- **What is required**:
All the lines below need retyping exactly, apart from the images.

- **Input records**:
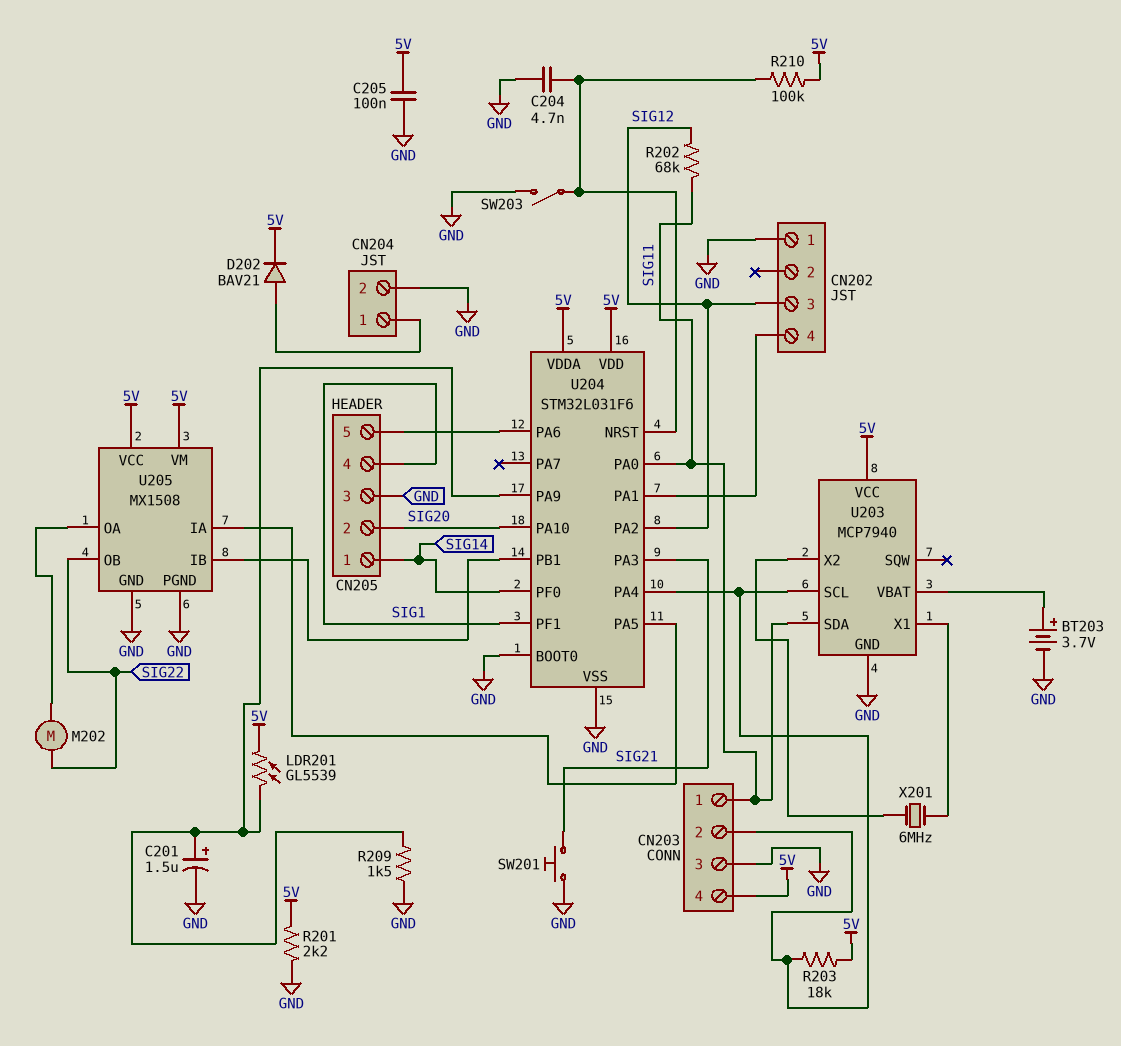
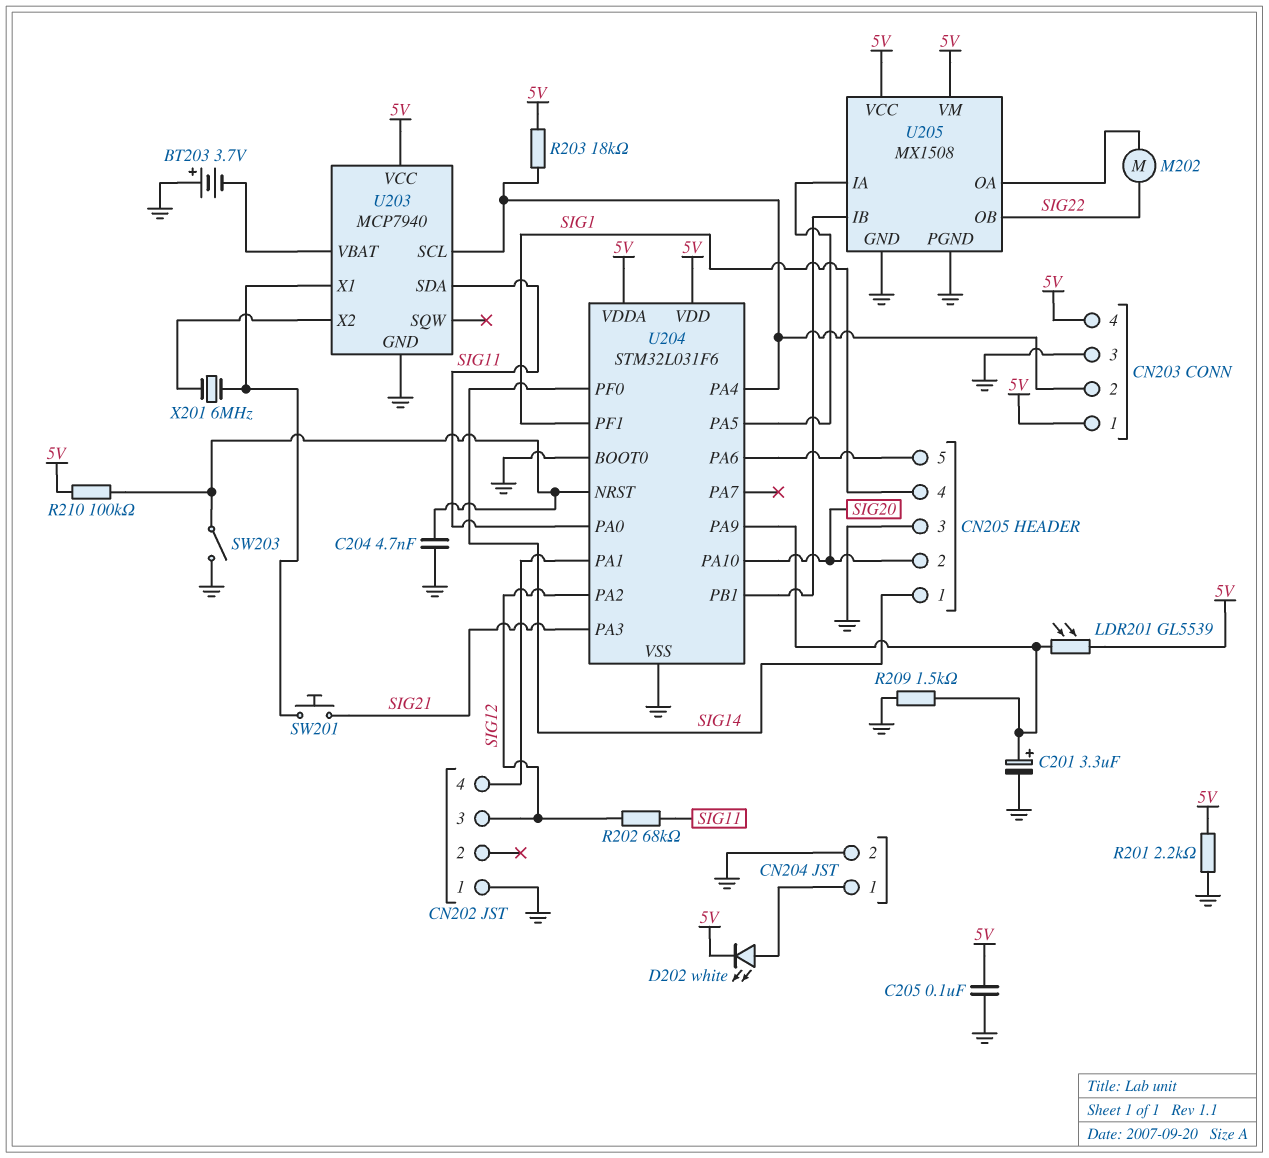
BT203: 3.7V (plus U203/VBAT, minus GND) -> 3.7V (plus GND, minus U203/VBAT)
C201: 1.5uF (plus U204/PA9, minus GND) -> 3.3uF (plus U204/PA9, minus GND)
CN203 pin 1: SIG11 -> 5V
D202: diode BAV21 (A CN204/1, K 5V) -> LED white (A CN204/1, K 5V)
SW201: button (GND, SIG21) -> button (SIG21, U203/X1)

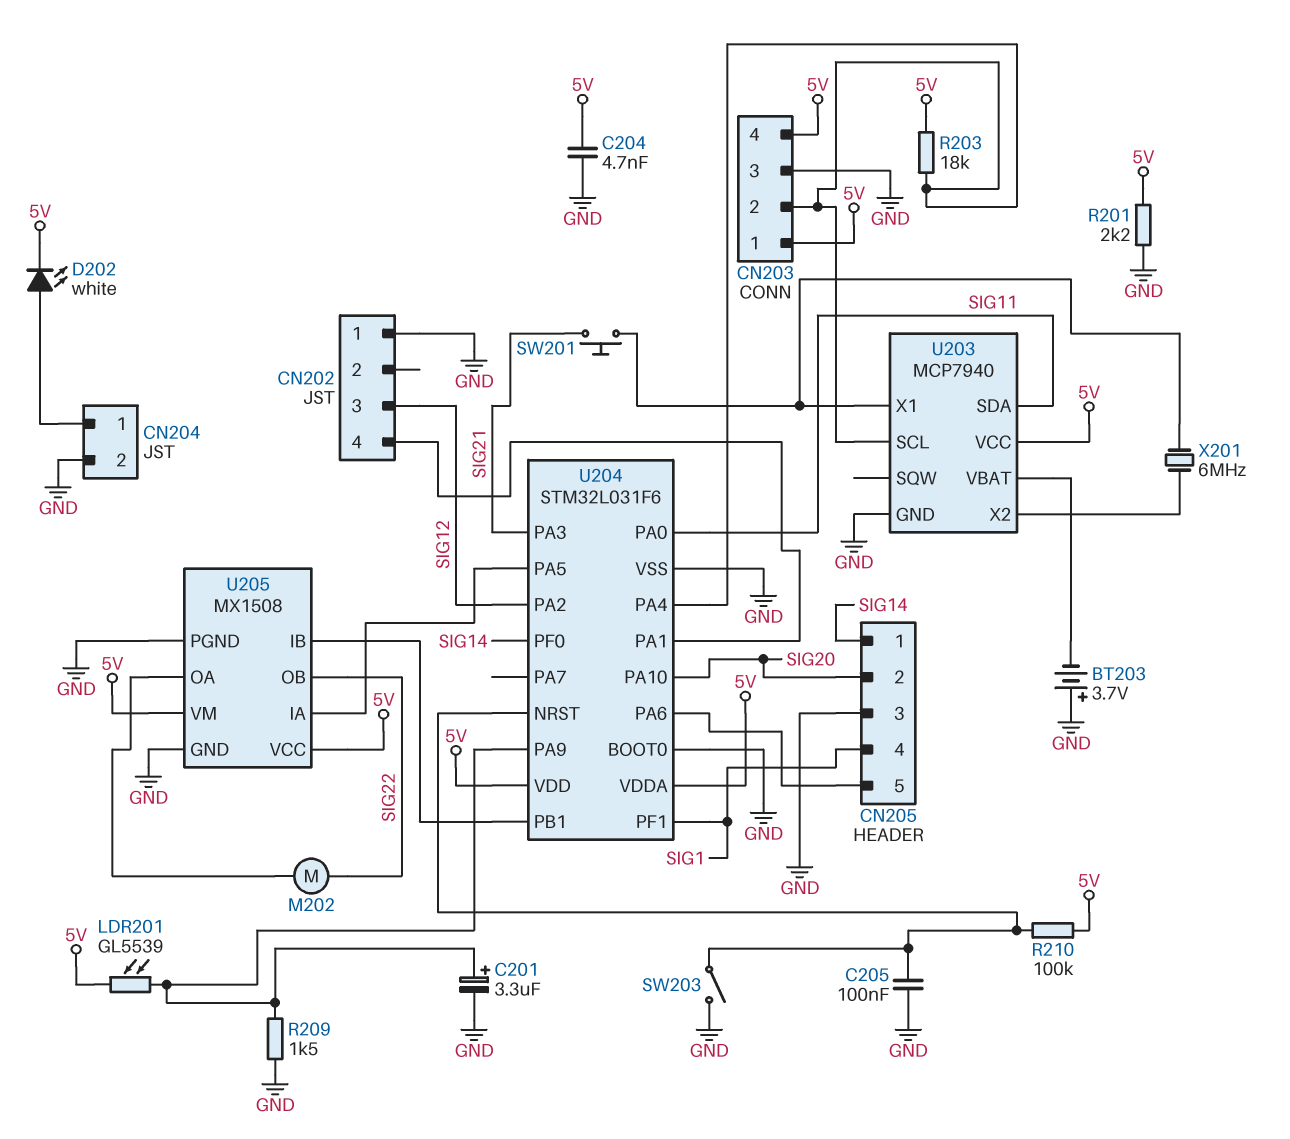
C204: 4.7nF (GND, U204/NRST) -> 4.7nF (5V, GND)
C205: 100nF (5V, GND) -> 100nF (GND, U204/NRST)
R202: 68k (SIG11, SIG12) -> none

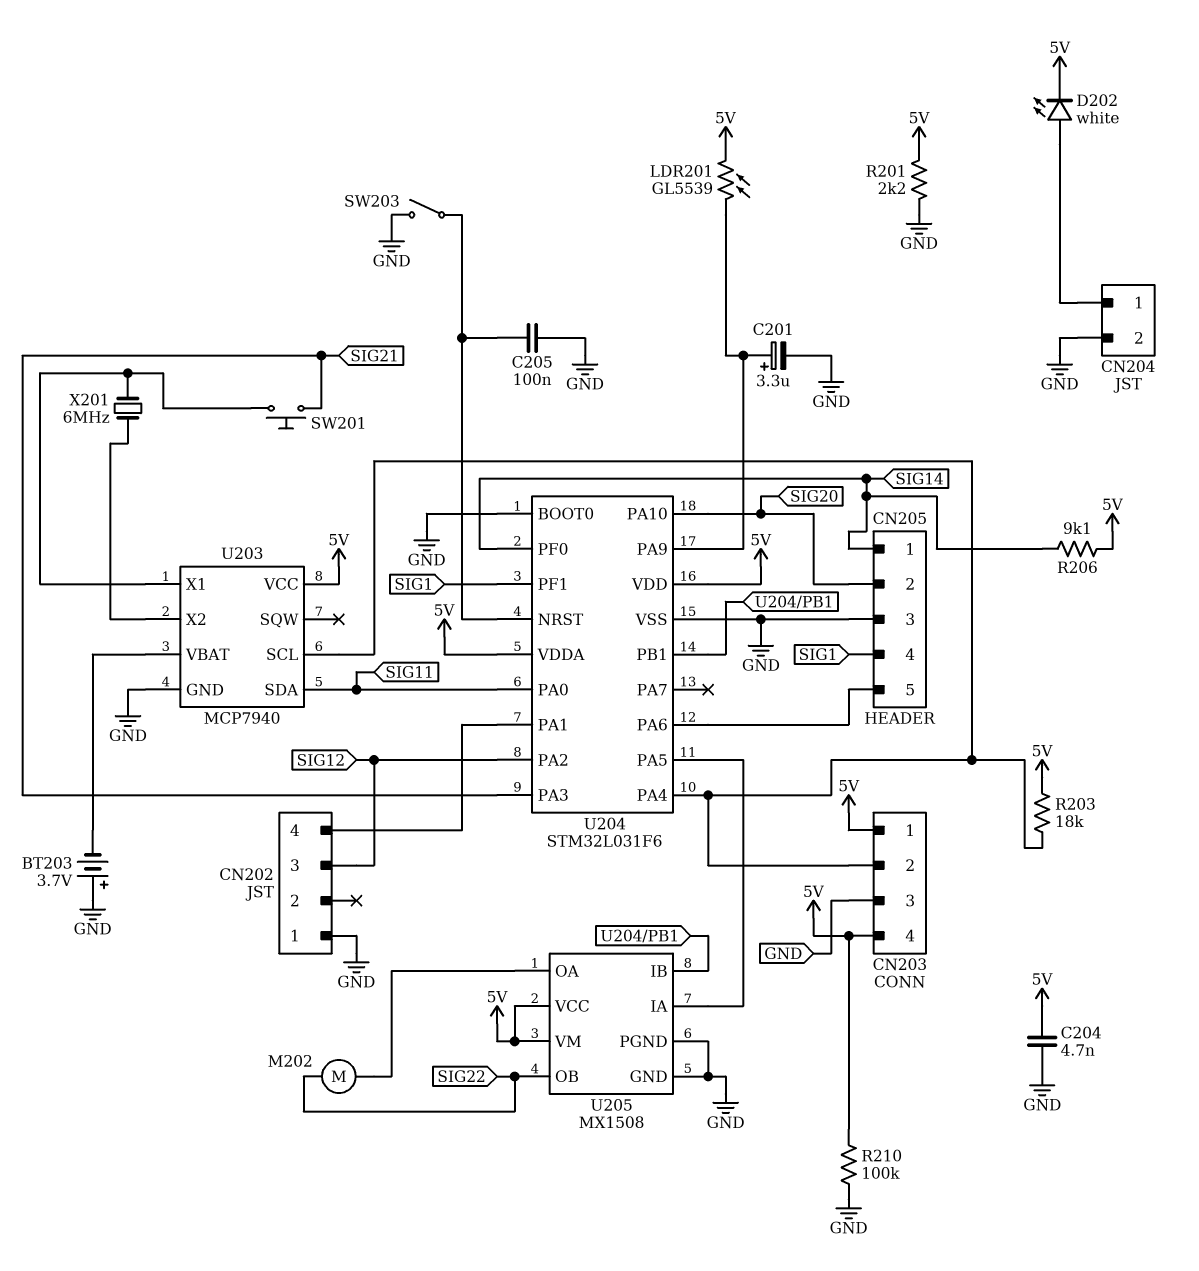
R206: none -> 9.1k (5V, SIG14)
R209: 1.5k (GND, U204/PA9) -> none
R210: 100k (5V, U204/NRST) -> 100k (5V, GND)

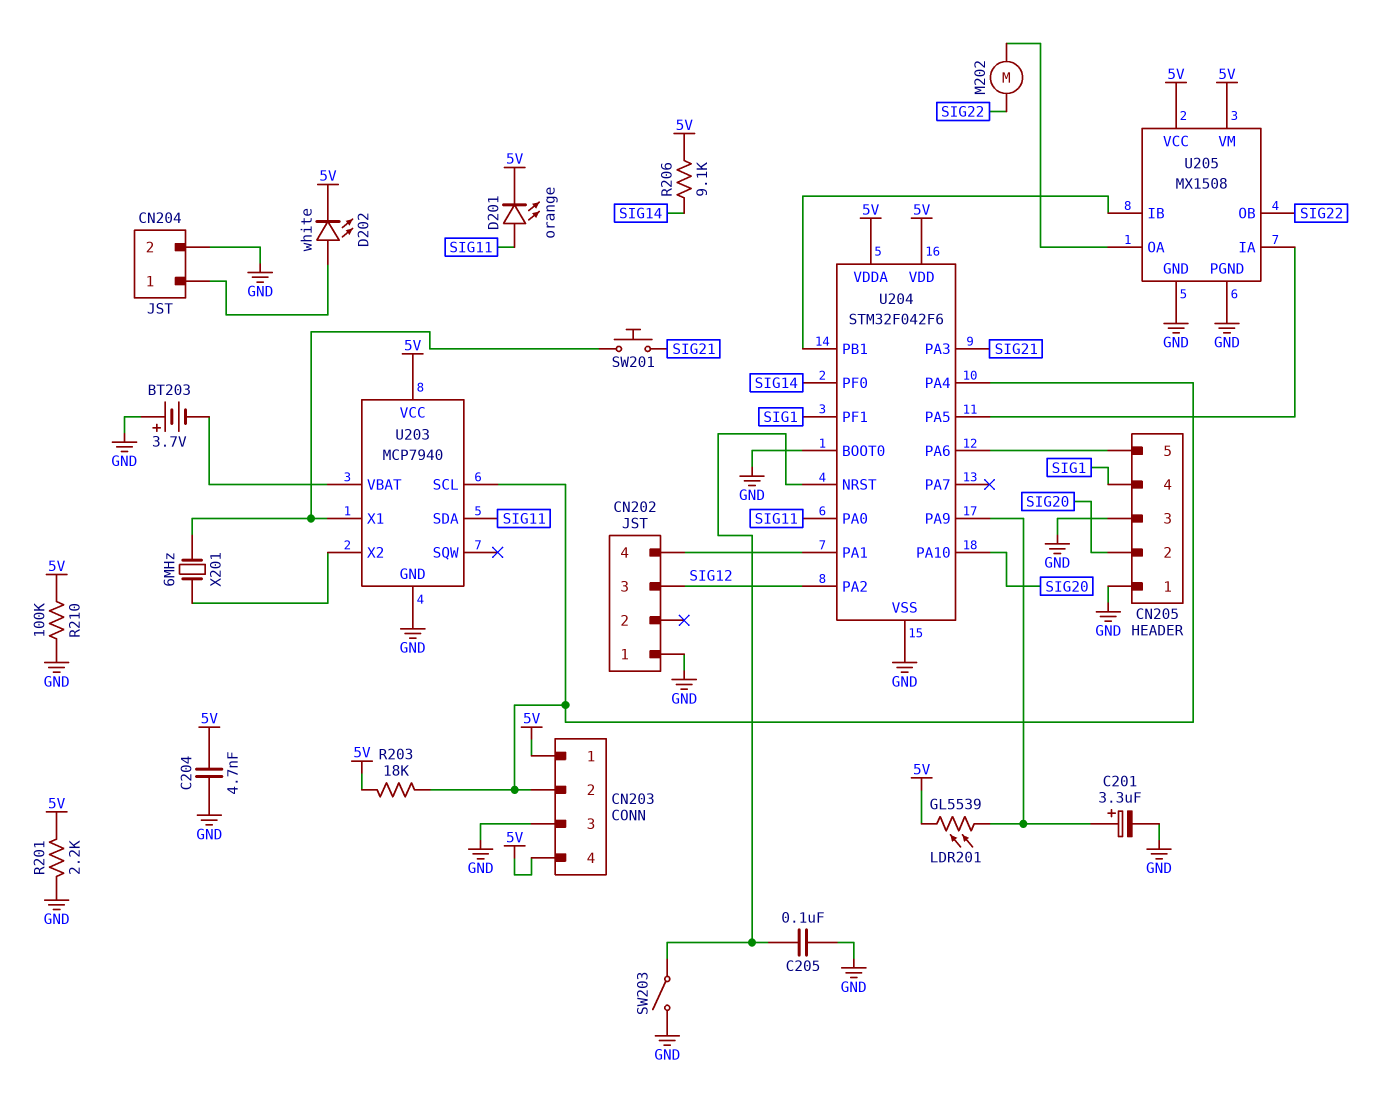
CN205 pin 1: SIG14 -> GND
D201: none -> LED orange (A SIG11, K 5V)
U204: STM32L031F6 -> STM32F042F6

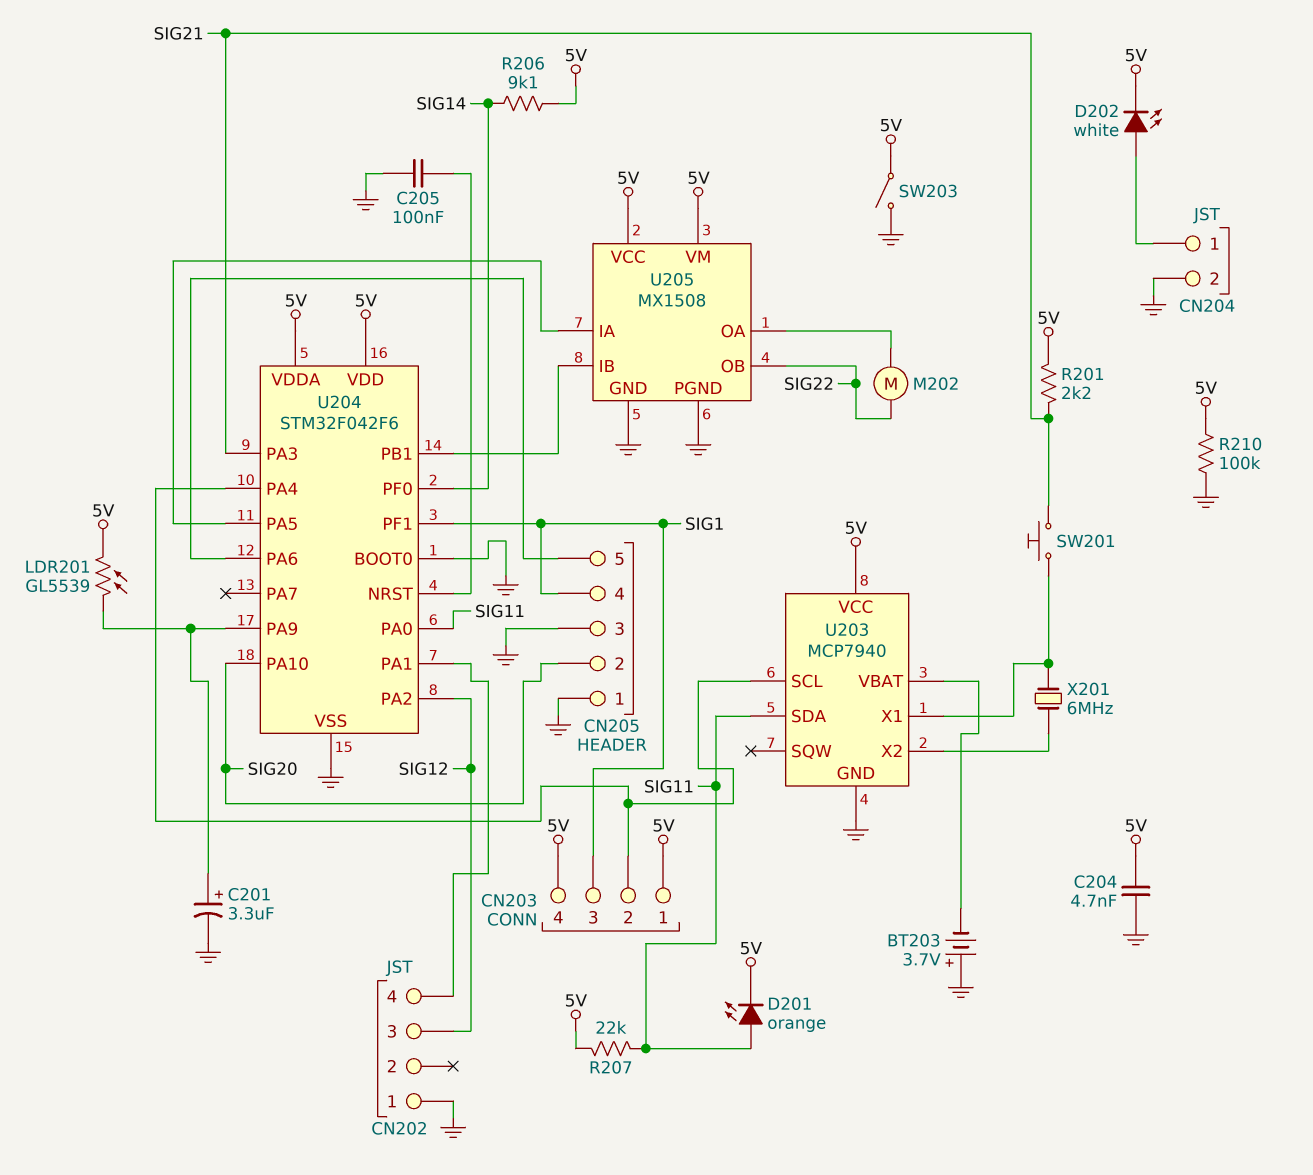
CN203 pin 3: GND -> SIG1
R201: 2.2k (5V, GND) -> 2.2k (5V, SIG21)
R203: 18k (5V, CN203/2) -> none
R207: none -> 22k (5V, SIG11)
SW203: switch (GND, U204/NRST) -> switch (5V, GND)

- **Exercise output**:
BT203: 3.7V (plus U203/VBAT, minus GND) -> 3.7V (plus GND, minus U203/VBAT)
C201: 1.5uF (plus U204/PA9, minus GND) -> 3.3uF (plus U204/PA9, minus GND)
CN203 pin 1: SIG11 -> 5V
D202: diode BAV21 (A CN204/1, K 5V) -> LED white (A CN204/1, K 5V)
SW201: button (GND, SIG21) -> button (SIG21, U203/X1)

C204: 4.7nF (GND, U204/NRST) -> 4.7nF (5V, GND)
C205: 100nF (5V, GND) -> 100nF (GND, U204/NRST)
R202: 68k (SIG11, SIG12) -> none

R206: none -> 9.1k (5V, SIG14)
R209: 1.5k (GND, U204/PA9) -> none
R210: 100k (5V, U204/NRST) -> 100k (5V, GND)

CN205 pin 1: SIG14 -> GND
D201: none -> LED orange (A SIG11, K 5V)
U204: STM32L031F6 -> STM32F042F6

CN203 pin 3: GND -> SIG1
R201: 2.2k (5V, GND) -> 2.2k (5V, SIG21)
R203: 18k (5V, CN203/2) -> none
R207: none -> 22k (5V, SIG11)
SW203: switch (GND, U204/NRST) -> switch (5V, GND)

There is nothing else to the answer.